**Task**
Every entry that follows must be written out exactly, apart from its pictures.
====================
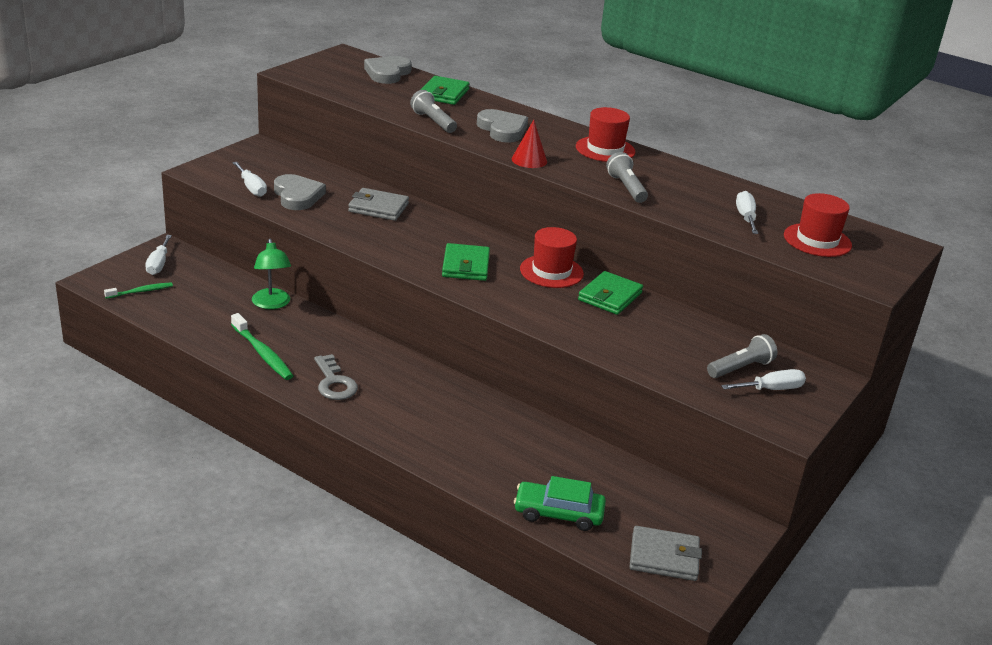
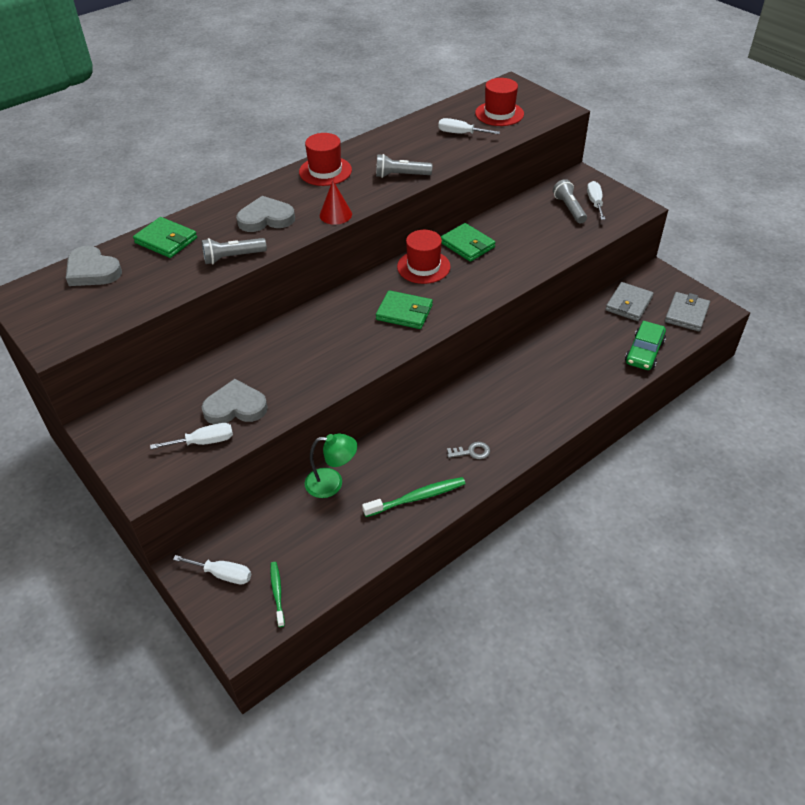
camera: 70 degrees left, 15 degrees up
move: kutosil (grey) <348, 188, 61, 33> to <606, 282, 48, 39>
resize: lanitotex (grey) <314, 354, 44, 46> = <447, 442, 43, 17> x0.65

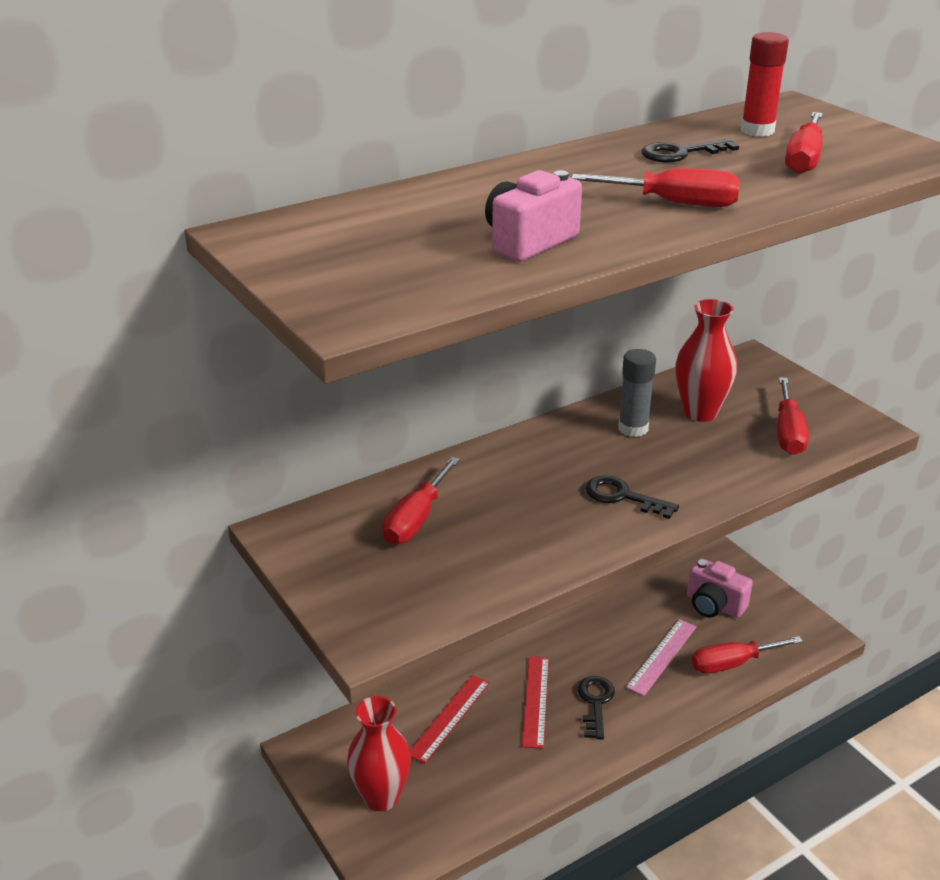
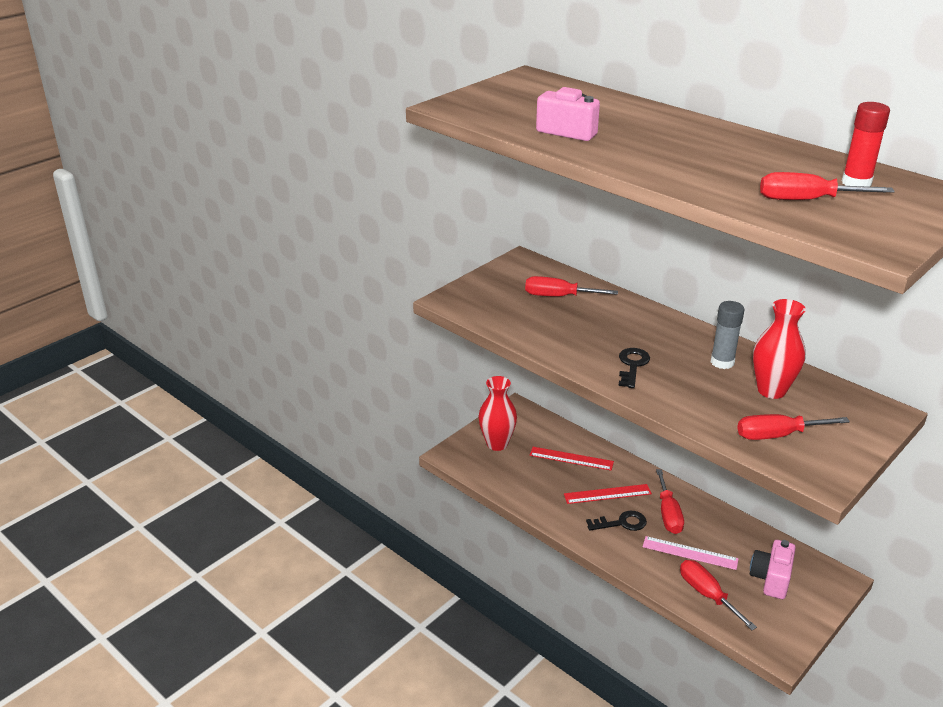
camera: 75 degrees right, 0 degrees up
delete: lanitotex (black) <642, 139, 97, 23>
move: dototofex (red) <571, 168, 169, 39> to <656, 469, 28, 65>

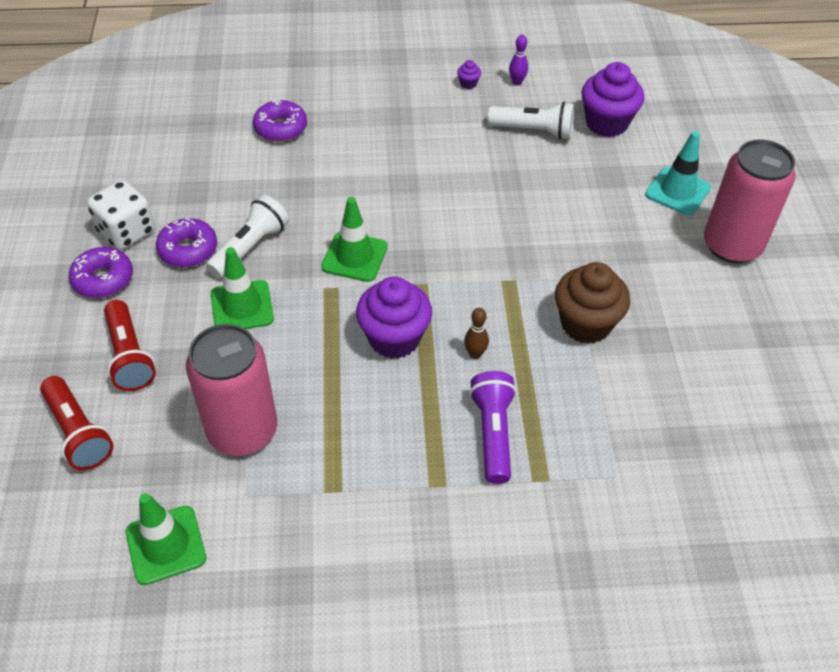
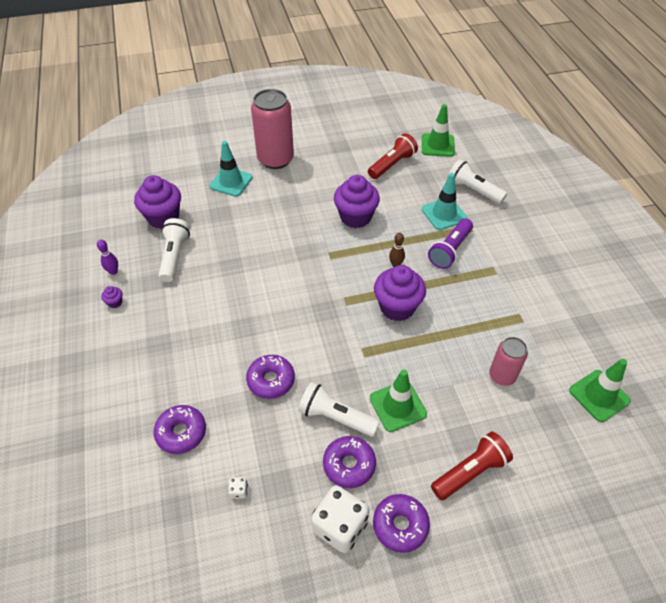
camera: 100 degrees left, 0 degrees up
insert: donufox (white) <228, 477, 20, 22>; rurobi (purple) <246, 355, 49, 44>; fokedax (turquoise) <422, 173, 45, 57>; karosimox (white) <447, 159, 60, 45>
move: karosimox (red) <40, 376, 73, 94> to <368, 133, 50, 46>; fokedax (green) <321, 197, 67, 85> to <422, 104, 33, 53>
recolor: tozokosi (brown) <555, 262, 75, 82> to tozokosi (purple) <334, 175, 46, 53>
rotate: karosimox (purple) <469, 371, 47, 113> = <428, 218, 45, 51> 45 degrees counterclockwise
resize: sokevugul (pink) <186, 324, 91, 132> = <489, 337, 39, 49> x0.56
====================
**Result of this exercise**
camera: 70 degrees left, 15 degrees up
move: kutosil (grey) <348, 188, 61, 33> to <606, 282, 48, 39>
resize: lanitotex (grey) <314, 354, 44, 46> = <447, 442, 43, 17> x0.65

camera: 75 degrees right, 0 degrees up
delete: lanitotex (black) <642, 139, 97, 23>
move: dototofex (red) <571, 168, 169, 39> to <656, 469, 28, 65>

camera: 100 degrees left, 0 degrees up
insert: donufox (white) <228, 477, 20, 22>; rurobi (purple) <246, 355, 49, 44>; fokedax (turquoise) <422, 173, 45, 57>; karosimox (white) <447, 159, 60, 45>
move: karosimox (red) <40, 376, 73, 94> to <368, 133, 50, 46>; fokedax (green) <321, 197, 67, 85> to <422, 104, 33, 53>
recolor: tozokosi (brown) <555, 262, 75, 82> to tozokosi (purple) <334, 175, 46, 53>
rotate: karosimox (purple) <469, 371, 47, 113> = <428, 218, 45, 51> 45 degrees counterclockwise
resize: sokevugul (pink) <186, 324, 91, 132> = <489, 337, 39, 49> x0.56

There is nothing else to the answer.